* **Brief**
Your answer should consist of every line from the records that holds the string "none".

* **Input for this task**
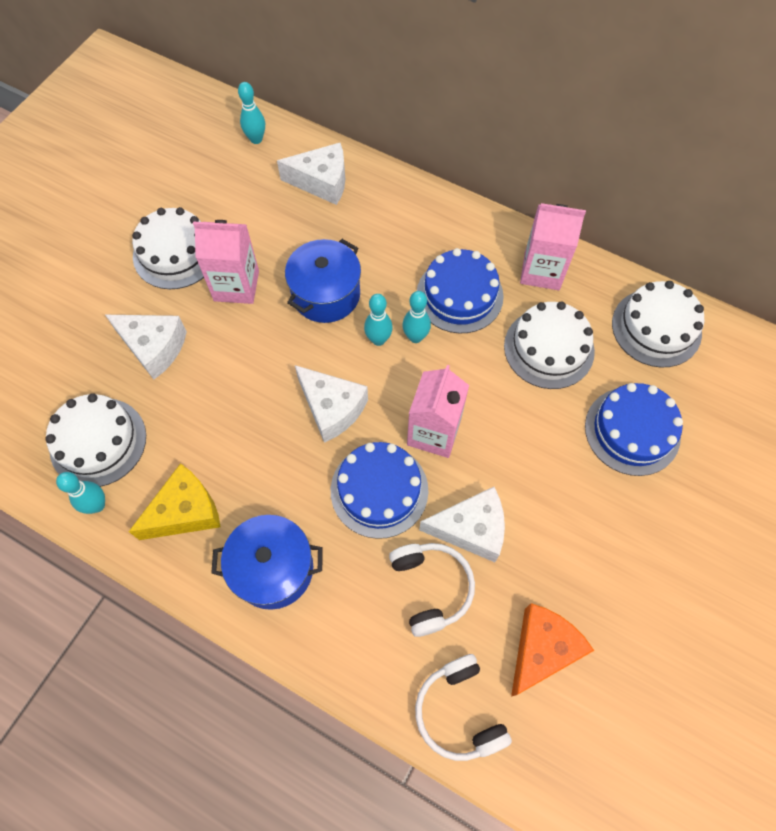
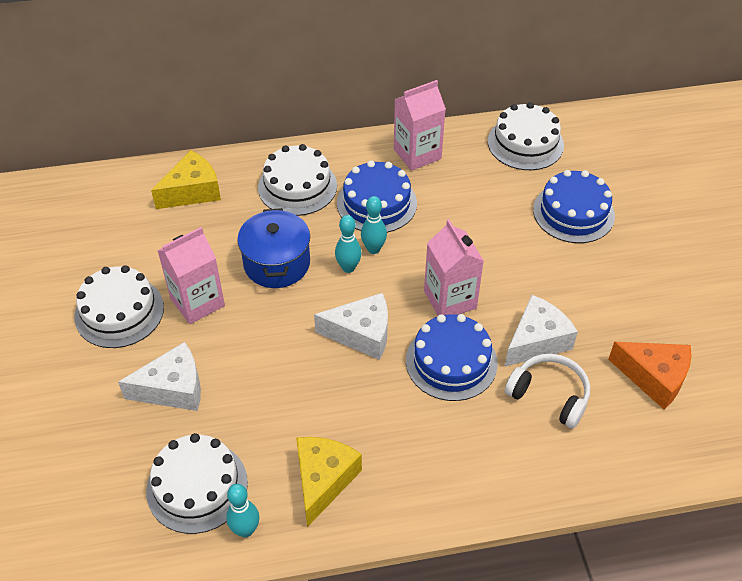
camera: 40 degrees left, 15 degrees down
(256, 139) = (104, 193): turquoise bowling pin -> none
(273, 568) = (430, 466): blue pot -> none
(322, 182) = (192, 191): white cheese -> yellow cheese
(459, 711) = (644, 453): white headphones -> none
(542, 649) = (654, 378): orange cheese -> orange cheese turned 120 degrees clockwise
(549, 348) = (471, 198): white cake -> white cake (297, 186)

* **Task output**
(256, 139) = (104, 193): turquoise bowling pin -> none
(273, 568) = (430, 466): blue pot -> none
(459, 711) = (644, 453): white headphones -> none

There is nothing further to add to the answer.